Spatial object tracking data
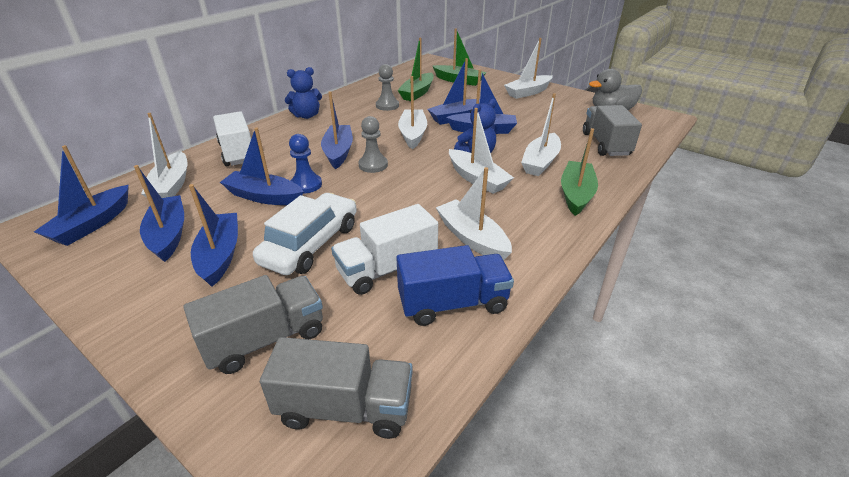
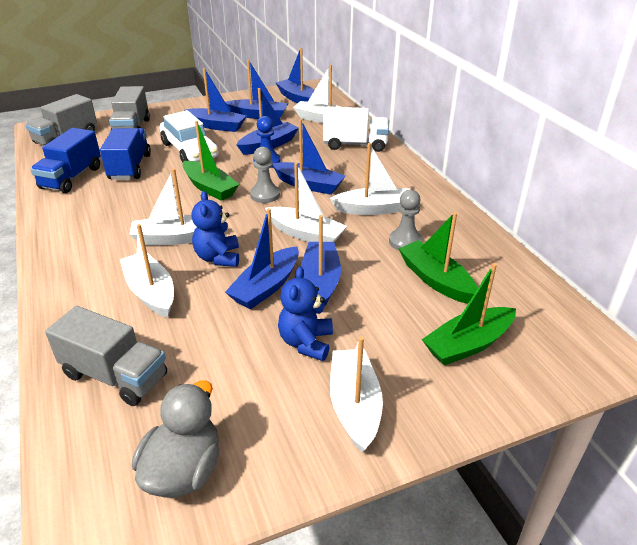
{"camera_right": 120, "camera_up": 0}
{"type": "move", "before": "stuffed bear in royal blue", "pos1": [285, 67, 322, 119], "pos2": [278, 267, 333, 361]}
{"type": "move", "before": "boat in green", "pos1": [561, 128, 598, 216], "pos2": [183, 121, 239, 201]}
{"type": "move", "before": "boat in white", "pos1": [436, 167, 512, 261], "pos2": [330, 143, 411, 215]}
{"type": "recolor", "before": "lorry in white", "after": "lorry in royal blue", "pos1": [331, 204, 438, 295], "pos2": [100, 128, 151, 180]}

_WORK REQUIRED:_
Could you copy every line from the records that has "before" in it?

_RESULT FOR THIS EXERCISE:_
{"type": "move", "before": "stuffed bear in royal blue", "pos1": [285, 67, 322, 119], "pos2": [278, 267, 333, 361]}
{"type": "move", "before": "boat in green", "pos1": [561, 128, 598, 216], "pos2": [183, 121, 239, 201]}
{"type": "move", "before": "boat in white", "pos1": [436, 167, 512, 261], "pos2": [330, 143, 411, 215]}
{"type": "recolor", "before": "lorry in white", "after": "lorry in royal blue", "pos1": [331, 204, 438, 295], "pos2": [100, 128, 151, 180]}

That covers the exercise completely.